(Supplied material begins)

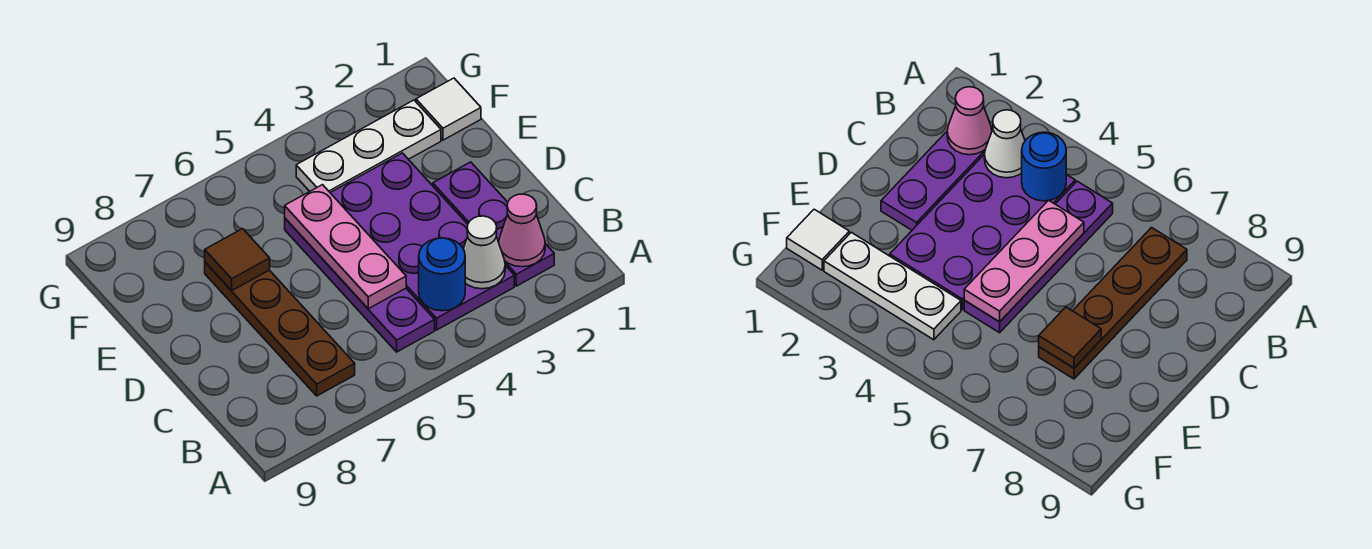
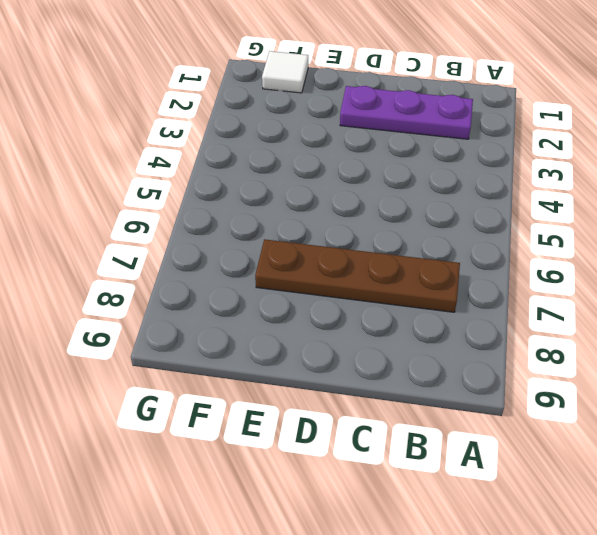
none -> purple plate B3:E4 level 1
none -> purple plate B5:E5 level 1

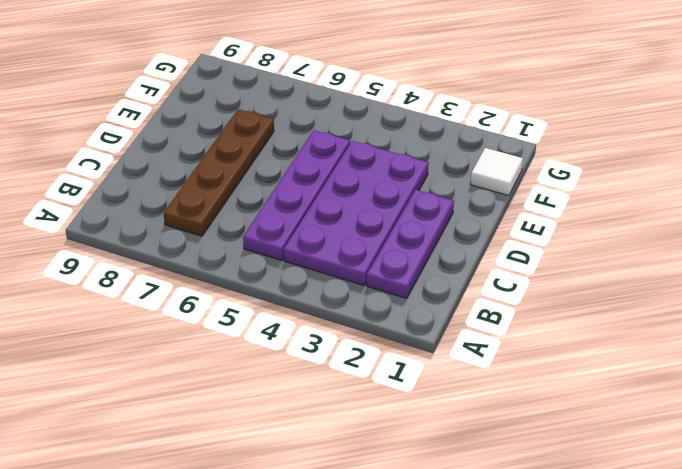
none -> white plate F2:F4 level 1
none -> pink cone B2 level 2

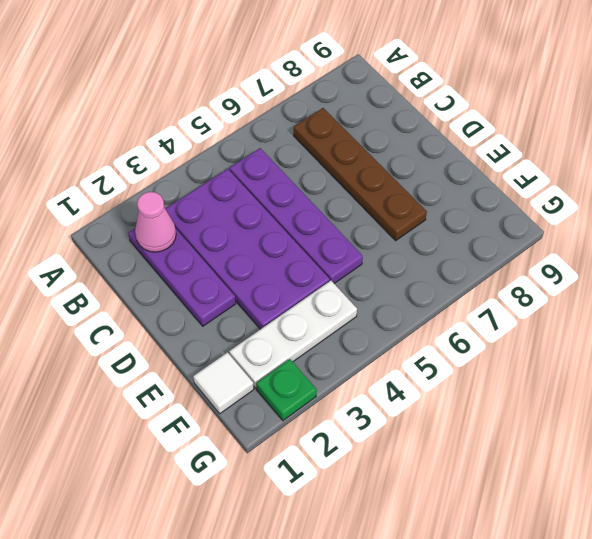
green plate G2 level 1 -> none
none -> white cone B3 level 2
none -> blue round brick B4 level 2

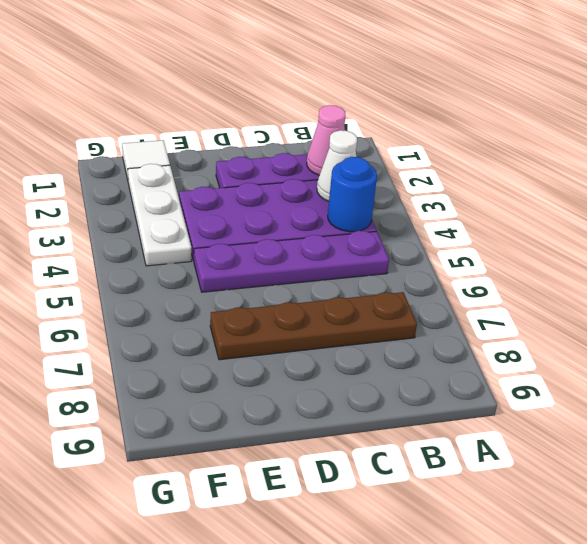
none -> pink plate C5:E5 level 2
none -> brown tile E7 level 2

(Supplied material ends)

What this task involves>
Transcribe the complete set of entries verbatim. No pictures belong in the copy.

Response>
none -> purple plate B3:E4 level 1
none -> purple plate B5:E5 level 1

none -> white plate F2:F4 level 1
none -> pink cone B2 level 2

green plate G2 level 1 -> none
none -> white cone B3 level 2
none -> blue round brick B4 level 2

none -> pink plate C5:E5 level 2
none -> brown tile E7 level 2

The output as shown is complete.